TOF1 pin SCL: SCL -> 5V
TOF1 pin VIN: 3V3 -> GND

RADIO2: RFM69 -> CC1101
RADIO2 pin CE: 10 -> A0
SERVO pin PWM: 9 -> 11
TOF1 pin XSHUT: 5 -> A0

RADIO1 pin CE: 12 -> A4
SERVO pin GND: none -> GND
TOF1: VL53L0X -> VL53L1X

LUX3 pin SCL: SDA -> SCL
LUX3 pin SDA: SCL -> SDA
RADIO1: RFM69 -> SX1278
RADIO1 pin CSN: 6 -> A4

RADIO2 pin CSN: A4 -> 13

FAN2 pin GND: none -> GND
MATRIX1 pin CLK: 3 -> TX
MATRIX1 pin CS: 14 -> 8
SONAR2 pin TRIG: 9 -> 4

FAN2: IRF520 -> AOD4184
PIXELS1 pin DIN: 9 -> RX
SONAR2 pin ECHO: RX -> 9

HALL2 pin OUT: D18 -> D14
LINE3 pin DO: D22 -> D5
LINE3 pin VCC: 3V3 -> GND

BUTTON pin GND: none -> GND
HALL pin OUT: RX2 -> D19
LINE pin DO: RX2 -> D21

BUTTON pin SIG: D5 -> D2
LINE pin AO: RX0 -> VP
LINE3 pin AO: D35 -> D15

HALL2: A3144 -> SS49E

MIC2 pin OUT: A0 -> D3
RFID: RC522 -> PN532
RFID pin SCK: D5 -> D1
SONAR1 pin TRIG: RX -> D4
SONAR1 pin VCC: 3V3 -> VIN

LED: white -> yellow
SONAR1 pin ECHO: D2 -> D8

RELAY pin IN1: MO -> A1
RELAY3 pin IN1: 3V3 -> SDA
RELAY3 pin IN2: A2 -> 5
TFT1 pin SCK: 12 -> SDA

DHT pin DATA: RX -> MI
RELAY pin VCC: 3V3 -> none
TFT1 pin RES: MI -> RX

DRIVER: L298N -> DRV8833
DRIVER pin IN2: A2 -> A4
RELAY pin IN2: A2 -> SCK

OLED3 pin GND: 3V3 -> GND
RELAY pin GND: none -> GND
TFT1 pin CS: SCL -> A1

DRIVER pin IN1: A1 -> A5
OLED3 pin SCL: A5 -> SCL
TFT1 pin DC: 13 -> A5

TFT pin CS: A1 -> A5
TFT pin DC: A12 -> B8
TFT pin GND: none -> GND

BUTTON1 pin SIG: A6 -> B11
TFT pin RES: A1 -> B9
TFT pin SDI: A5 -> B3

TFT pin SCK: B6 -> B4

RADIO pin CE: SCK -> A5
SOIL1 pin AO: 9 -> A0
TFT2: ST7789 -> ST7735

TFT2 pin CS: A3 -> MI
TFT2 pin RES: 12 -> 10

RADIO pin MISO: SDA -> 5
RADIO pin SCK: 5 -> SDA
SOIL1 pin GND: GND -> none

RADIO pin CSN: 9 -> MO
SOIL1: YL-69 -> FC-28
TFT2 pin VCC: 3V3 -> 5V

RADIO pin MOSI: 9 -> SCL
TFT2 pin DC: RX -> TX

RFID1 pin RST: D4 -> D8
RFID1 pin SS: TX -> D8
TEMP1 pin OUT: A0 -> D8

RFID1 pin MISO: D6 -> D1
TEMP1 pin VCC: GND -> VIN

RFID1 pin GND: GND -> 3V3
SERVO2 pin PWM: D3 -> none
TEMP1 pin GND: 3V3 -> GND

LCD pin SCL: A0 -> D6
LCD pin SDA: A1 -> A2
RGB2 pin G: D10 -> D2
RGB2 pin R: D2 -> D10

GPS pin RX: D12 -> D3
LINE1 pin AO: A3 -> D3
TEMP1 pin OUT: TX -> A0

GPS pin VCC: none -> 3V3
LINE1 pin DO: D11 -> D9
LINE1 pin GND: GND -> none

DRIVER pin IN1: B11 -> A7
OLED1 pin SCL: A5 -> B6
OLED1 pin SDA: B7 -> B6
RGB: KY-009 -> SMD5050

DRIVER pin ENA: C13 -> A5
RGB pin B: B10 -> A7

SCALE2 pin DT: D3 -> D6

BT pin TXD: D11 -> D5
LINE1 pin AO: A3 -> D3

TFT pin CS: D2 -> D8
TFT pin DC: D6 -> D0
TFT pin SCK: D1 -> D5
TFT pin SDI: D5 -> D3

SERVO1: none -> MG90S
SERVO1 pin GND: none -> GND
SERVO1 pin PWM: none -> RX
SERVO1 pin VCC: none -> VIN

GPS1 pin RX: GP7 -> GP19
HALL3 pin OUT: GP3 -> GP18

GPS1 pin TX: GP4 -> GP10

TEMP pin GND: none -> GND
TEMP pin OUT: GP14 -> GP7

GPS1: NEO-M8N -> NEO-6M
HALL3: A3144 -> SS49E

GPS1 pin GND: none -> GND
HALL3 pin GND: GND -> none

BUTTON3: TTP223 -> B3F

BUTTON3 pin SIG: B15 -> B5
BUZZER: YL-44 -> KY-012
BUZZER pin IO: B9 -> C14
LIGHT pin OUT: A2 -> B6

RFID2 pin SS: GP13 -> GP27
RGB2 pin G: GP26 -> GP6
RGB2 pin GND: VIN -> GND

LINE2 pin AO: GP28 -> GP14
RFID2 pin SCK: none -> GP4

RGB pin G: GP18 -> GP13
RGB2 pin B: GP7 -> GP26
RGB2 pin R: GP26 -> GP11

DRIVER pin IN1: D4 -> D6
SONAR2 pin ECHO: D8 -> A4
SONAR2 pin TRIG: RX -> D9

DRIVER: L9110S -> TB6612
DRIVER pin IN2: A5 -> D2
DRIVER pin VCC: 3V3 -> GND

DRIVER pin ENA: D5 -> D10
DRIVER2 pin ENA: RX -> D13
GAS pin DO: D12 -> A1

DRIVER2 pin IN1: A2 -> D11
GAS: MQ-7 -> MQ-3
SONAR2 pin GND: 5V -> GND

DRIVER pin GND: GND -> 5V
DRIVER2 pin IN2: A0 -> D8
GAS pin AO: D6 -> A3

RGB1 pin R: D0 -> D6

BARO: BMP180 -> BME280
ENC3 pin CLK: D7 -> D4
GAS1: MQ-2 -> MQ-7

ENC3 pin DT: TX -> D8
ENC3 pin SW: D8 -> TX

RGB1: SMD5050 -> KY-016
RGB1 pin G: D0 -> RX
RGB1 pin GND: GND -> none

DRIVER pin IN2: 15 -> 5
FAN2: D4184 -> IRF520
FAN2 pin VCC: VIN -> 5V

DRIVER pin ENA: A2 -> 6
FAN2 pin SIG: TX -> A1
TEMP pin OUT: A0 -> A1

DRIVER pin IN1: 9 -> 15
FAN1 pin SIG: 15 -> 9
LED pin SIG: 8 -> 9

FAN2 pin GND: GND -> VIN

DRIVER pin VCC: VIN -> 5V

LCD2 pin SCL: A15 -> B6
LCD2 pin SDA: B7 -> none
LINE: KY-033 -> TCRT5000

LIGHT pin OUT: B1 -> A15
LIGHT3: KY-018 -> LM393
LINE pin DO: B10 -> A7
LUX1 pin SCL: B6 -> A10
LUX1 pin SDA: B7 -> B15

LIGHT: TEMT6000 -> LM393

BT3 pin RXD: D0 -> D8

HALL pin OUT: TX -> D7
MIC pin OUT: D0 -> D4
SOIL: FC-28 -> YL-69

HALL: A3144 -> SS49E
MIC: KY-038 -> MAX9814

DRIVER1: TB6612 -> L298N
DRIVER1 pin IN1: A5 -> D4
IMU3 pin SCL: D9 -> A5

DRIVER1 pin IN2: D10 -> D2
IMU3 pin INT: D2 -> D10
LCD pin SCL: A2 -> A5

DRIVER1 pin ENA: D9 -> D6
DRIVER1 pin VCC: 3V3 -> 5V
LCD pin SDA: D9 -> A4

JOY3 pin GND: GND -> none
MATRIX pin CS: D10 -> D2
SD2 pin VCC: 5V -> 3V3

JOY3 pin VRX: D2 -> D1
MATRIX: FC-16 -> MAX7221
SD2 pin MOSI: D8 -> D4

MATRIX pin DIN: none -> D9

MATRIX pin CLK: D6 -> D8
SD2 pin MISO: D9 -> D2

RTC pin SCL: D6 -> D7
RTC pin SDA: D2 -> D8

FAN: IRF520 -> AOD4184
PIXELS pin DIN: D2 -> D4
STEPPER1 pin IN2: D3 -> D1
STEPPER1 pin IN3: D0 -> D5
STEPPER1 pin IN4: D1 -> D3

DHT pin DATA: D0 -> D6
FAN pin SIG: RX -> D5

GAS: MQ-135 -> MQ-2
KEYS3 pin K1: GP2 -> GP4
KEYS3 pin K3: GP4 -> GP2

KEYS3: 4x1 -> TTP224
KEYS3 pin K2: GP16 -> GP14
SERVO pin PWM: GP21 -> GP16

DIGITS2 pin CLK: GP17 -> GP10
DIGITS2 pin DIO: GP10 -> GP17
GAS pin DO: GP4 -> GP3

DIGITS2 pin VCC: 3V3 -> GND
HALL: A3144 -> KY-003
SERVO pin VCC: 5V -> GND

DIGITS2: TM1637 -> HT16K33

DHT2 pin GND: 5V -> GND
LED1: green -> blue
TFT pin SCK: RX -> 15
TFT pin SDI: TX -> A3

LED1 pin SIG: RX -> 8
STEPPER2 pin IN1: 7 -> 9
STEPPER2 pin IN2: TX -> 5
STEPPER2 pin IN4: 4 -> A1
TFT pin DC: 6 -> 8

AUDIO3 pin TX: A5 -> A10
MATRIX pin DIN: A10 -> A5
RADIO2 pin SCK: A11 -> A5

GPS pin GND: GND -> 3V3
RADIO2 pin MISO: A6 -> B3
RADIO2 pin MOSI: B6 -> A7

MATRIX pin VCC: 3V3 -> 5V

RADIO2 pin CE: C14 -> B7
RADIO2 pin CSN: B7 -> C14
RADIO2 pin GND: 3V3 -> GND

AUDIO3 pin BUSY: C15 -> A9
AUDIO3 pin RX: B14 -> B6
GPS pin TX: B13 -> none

▶ WHAT YOU WILL DO: Looking at the data above, return every line from the one with "RADIO2 pin CSN: A4 -> 13" down to the one with "LINE pin DO: RX2 -> D21", exactly and inclusively.

▶ RESPONSE FOR THIS EXERCISE:
RADIO2 pin CSN: A4 -> 13

FAN2 pin GND: none -> GND
MATRIX1 pin CLK: 3 -> TX
MATRIX1 pin CS: 14 -> 8
SONAR2 pin TRIG: 9 -> 4

FAN2: IRF520 -> AOD4184
PIXELS1 pin DIN: 9 -> RX
SONAR2 pin ECHO: RX -> 9

HALL2 pin OUT: D18 -> D14
LINE3 pin DO: D22 -> D5
LINE3 pin VCC: 3V3 -> GND

BUTTON pin GND: none -> GND
HALL pin OUT: RX2 -> D19
LINE pin DO: RX2 -> D21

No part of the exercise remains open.